■ WHAT IS EXPECTED: Everything in the records is to be written out exactly, except the pictures.

■ DATA FOR THIS EXERCISE:
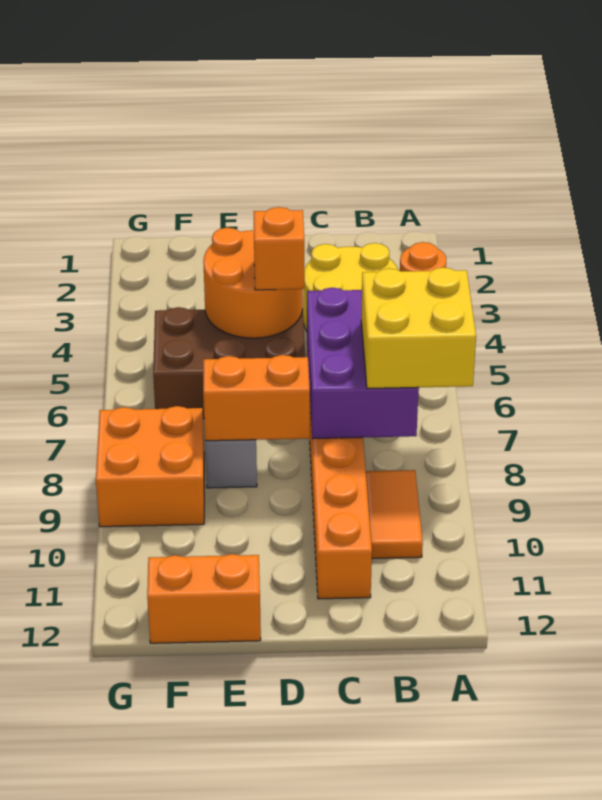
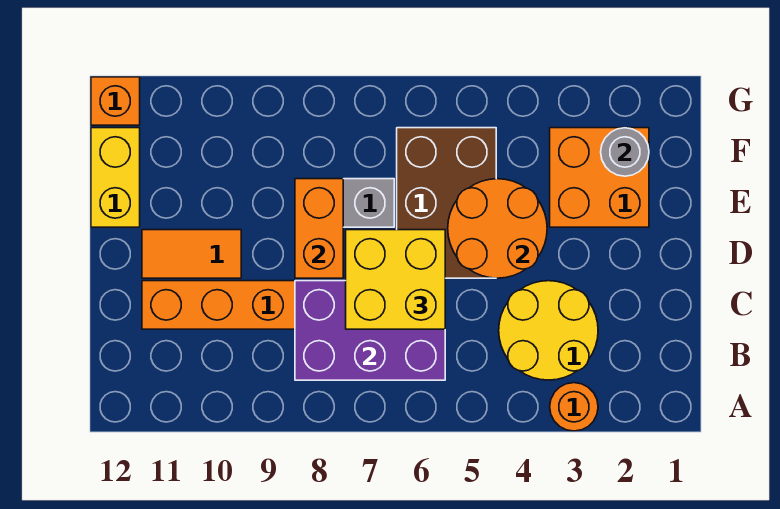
yellow brick A7:B8 level 3 -> yellow brick C6:D7 level 3
orange tile B9:B10 level 1 -> orange tile D10:D11 level 1
orange brick D5 level 3 -> orange brick G12 level 1
orange brick E12:F12 level 1 -> yellow brick E12:F12 level 1
none -> grey round brick F2 level 2
orange brick F8:G9 level 1 -> orange brick E2:F3 level 1

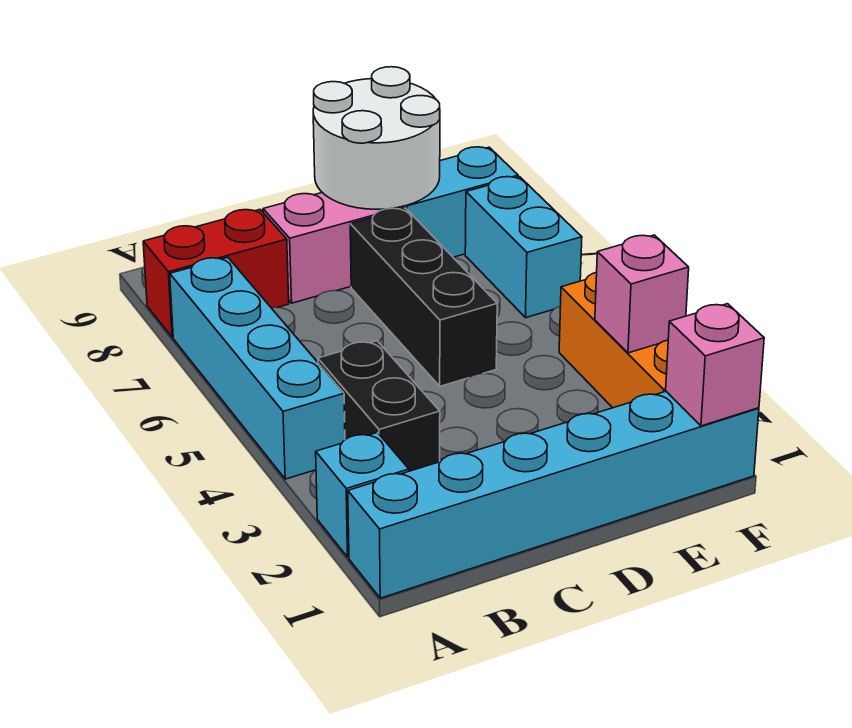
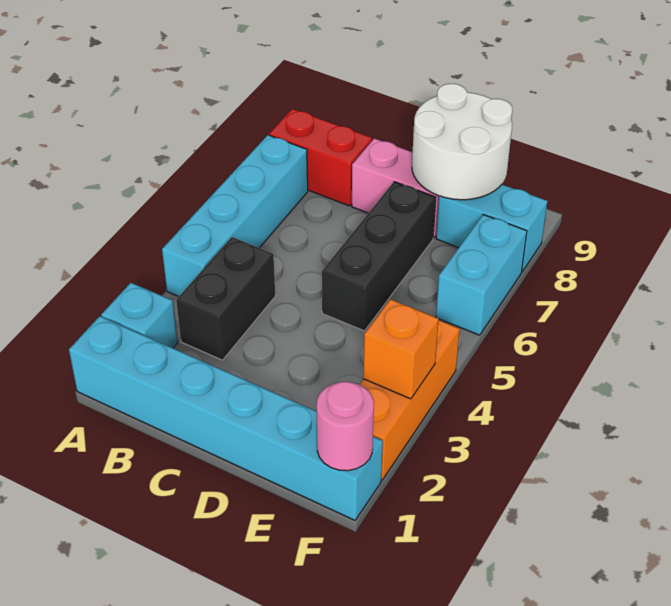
pink brick F1 level 2 -> pink round brick F1 level 2
pink brick F3 level 2 -> orange brick F3 level 2

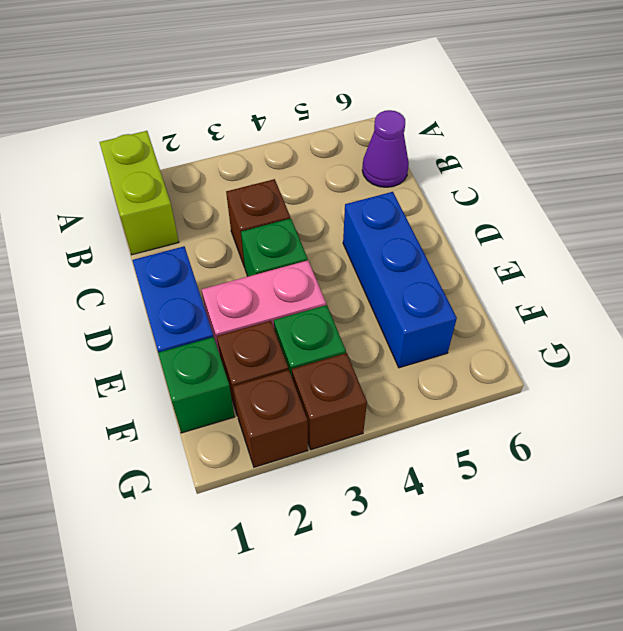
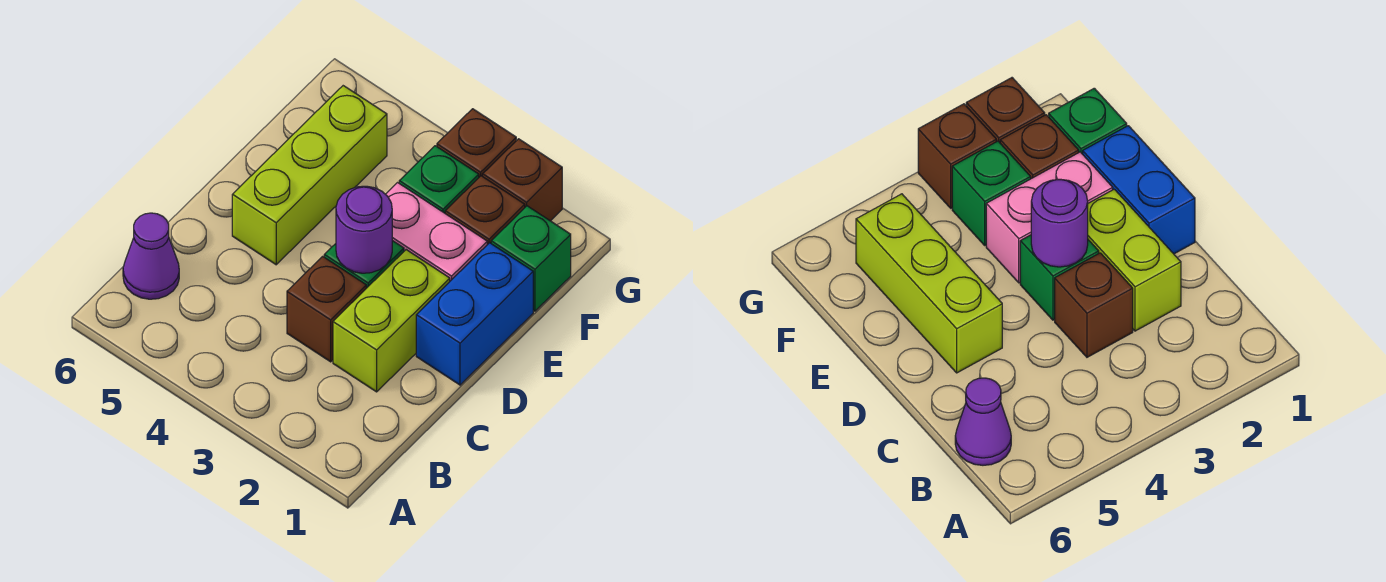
lime brick A1:B1 level 1 -> lime brick C2:D2 level 1
none -> purple round brick D3 level 2
blue brick D5:F5 level 1 -> lime brick D5:F5 level 1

■ SOLVED EXERCISE:
yellow brick A7:B8 level 3 -> yellow brick C6:D7 level 3
orange tile B9:B10 level 1 -> orange tile D10:D11 level 1
orange brick D5 level 3 -> orange brick G12 level 1
orange brick E12:F12 level 1 -> yellow brick E12:F12 level 1
none -> grey round brick F2 level 2
orange brick F8:G9 level 1 -> orange brick E2:F3 level 1

pink brick F1 level 2 -> pink round brick F1 level 2
pink brick F3 level 2 -> orange brick F3 level 2

lime brick A1:B1 level 1 -> lime brick C2:D2 level 1
none -> purple round brick D3 level 2
blue brick D5:F5 level 1 -> lime brick D5:F5 level 1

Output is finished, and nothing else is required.